EXERCISE:
Each entry below should be printed exactly as given.
--- START ---
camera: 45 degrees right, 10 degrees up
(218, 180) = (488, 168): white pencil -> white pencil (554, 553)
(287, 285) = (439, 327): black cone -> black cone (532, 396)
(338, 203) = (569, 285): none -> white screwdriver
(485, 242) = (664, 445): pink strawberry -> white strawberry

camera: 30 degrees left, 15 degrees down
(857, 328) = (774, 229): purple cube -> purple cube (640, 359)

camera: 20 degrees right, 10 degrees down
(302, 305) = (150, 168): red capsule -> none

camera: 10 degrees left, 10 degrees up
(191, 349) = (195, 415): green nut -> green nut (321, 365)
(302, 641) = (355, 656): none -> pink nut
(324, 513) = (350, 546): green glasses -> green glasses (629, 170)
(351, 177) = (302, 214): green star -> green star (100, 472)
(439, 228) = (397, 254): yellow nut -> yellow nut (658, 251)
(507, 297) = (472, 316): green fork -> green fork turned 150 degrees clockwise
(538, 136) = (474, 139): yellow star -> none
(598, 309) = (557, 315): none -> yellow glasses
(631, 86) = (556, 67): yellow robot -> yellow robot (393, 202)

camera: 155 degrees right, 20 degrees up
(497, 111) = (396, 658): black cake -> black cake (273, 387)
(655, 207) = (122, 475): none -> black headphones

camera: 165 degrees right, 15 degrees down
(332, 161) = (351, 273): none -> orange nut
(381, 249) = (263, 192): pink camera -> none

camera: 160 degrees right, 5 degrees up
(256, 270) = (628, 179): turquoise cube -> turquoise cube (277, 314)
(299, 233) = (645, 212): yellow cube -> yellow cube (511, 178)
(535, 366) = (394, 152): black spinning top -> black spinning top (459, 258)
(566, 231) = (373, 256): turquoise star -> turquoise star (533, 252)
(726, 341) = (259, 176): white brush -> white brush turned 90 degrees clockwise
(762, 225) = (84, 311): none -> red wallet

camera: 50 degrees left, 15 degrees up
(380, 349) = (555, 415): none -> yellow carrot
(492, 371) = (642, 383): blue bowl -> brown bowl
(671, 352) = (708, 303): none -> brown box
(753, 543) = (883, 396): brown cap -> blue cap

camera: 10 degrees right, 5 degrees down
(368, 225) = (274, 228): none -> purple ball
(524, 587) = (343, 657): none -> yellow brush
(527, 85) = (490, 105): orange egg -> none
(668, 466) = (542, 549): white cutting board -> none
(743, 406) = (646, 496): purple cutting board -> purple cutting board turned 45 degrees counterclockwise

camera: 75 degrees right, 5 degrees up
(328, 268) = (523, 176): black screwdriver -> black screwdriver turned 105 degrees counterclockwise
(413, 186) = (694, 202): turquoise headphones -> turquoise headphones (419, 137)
--- END ---
RESPONSE:
camera: 45 degrees right, 10 degrees up
(218, 180) = (488, 168): white pencil -> white pencil (554, 553)
(287, 285) = (439, 327): black cone -> black cone (532, 396)
(338, 203) = (569, 285): none -> white screwdriver
(485, 242) = (664, 445): pink strawberry -> white strawberry

camera: 30 degrees left, 15 degrees down
(857, 328) = (774, 229): purple cube -> purple cube (640, 359)

camera: 20 degrees right, 10 degrees down
(302, 305) = (150, 168): red capsule -> none

camera: 10 degrees left, 10 degrees up
(191, 349) = (195, 415): green nut -> green nut (321, 365)
(302, 641) = (355, 656): none -> pink nut
(324, 513) = (350, 546): green glasses -> green glasses (629, 170)
(351, 177) = (302, 214): green star -> green star (100, 472)
(439, 228) = (397, 254): yellow nut -> yellow nut (658, 251)
(507, 297) = (472, 316): green fork -> green fork turned 150 degrees clockwise
(538, 136) = (474, 139): yellow star -> none
(598, 309) = (557, 315): none -> yellow glasses
(631, 86) = (556, 67): yellow robot -> yellow robot (393, 202)

camera: 155 degrees right, 20 degrees up
(497, 111) = (396, 658): black cake -> black cake (273, 387)
(655, 207) = (122, 475): none -> black headphones

camera: 165 degrees right, 15 degrees down
(332, 161) = (351, 273): none -> orange nut
(381, 249) = (263, 192): pink camera -> none

camera: 160 degrees right, 5 degrees up
(256, 270) = (628, 179): turquoise cube -> turquoise cube (277, 314)
(299, 233) = (645, 212): yellow cube -> yellow cube (511, 178)
(535, 366) = (394, 152): black spinning top -> black spinning top (459, 258)
(566, 231) = (373, 256): turquoise star -> turquoise star (533, 252)
(726, 341) = (259, 176): white brush -> white brush turned 90 degrees clockwise
(762, 225) = (84, 311): none -> red wallet

camera: 50 degrees left, 15 degrees up
(380, 349) = (555, 415): none -> yellow carrot
(492, 371) = (642, 383): blue bowl -> brown bowl
(671, 352) = (708, 303): none -> brown box
(753, 543) = (883, 396): brown cap -> blue cap

camera: 10 degrees right, 5 degrees down
(368, 225) = (274, 228): none -> purple ball
(524, 587) = (343, 657): none -> yellow brush
(527, 85) = (490, 105): orange egg -> none
(668, 466) = (542, 549): white cutting board -> none
(743, 406) = (646, 496): purple cutting board -> purple cutting board turned 45 degrees counterclockwise

camera: 75 degrees right, 5 degrees up
(328, 268) = (523, 176): black screwdriver -> black screwdriver turned 105 degrees counterclockwise
(413, 186) = (694, 202): turquoise headphones -> turquoise headphones (419, 137)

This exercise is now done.